Object tracking records:
----

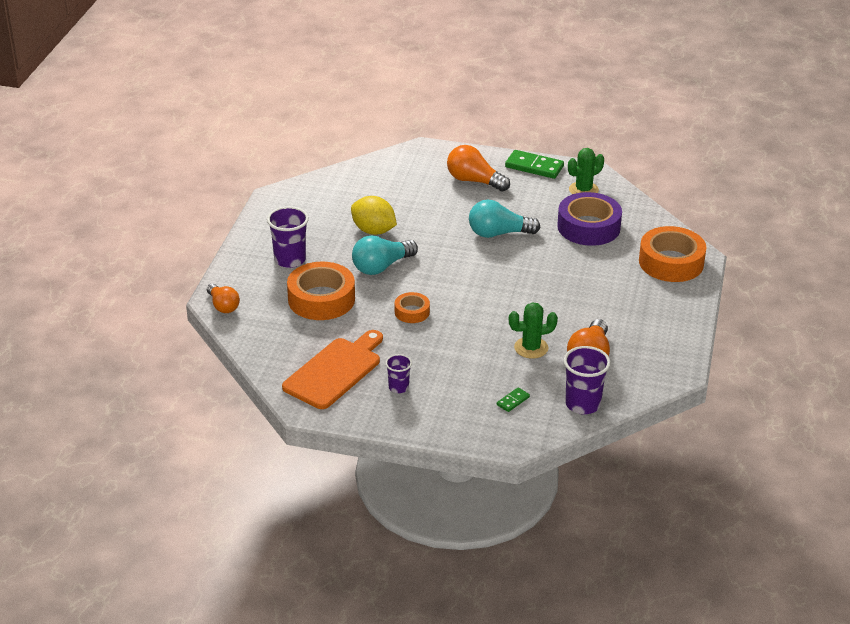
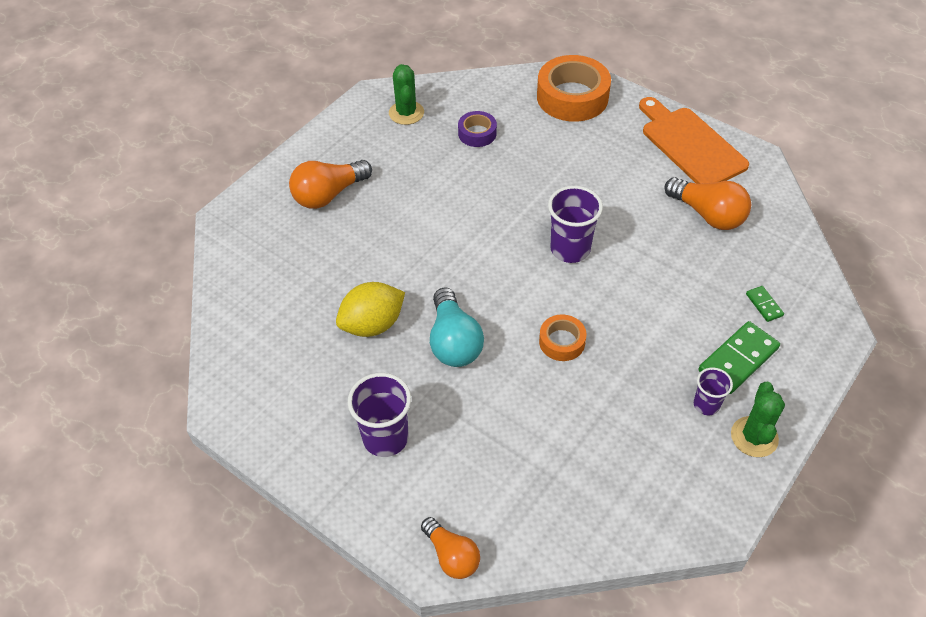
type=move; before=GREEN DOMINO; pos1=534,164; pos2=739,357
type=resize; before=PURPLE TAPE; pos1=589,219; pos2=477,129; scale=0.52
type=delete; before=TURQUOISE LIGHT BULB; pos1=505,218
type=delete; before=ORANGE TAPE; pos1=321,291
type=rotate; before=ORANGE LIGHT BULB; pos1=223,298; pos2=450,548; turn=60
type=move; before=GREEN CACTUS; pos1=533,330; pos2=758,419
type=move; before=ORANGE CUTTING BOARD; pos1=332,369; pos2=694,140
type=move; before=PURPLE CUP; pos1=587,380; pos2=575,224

----

> **ABOUT THIS EXERCISE**
Repeat each entry above exactly, passing over any images.

> **EXERCISE RESULT**
type=move; before=GREEN DOMINO; pos1=534,164; pos2=739,357
type=resize; before=PURPLE TAPE; pos1=589,219; pos2=477,129; scale=0.52
type=delete; before=TURQUOISE LIGHT BULB; pos1=505,218
type=delete; before=ORANGE TAPE; pos1=321,291
type=rotate; before=ORANGE LIGHT BULB; pos1=223,298; pos2=450,548; turn=60
type=move; before=GREEN CACTUS; pos1=533,330; pos2=758,419
type=move; before=ORANGE CUTTING BOARD; pos1=332,369; pos2=694,140
type=move; before=PURPLE CUP; pos1=587,380; pos2=575,224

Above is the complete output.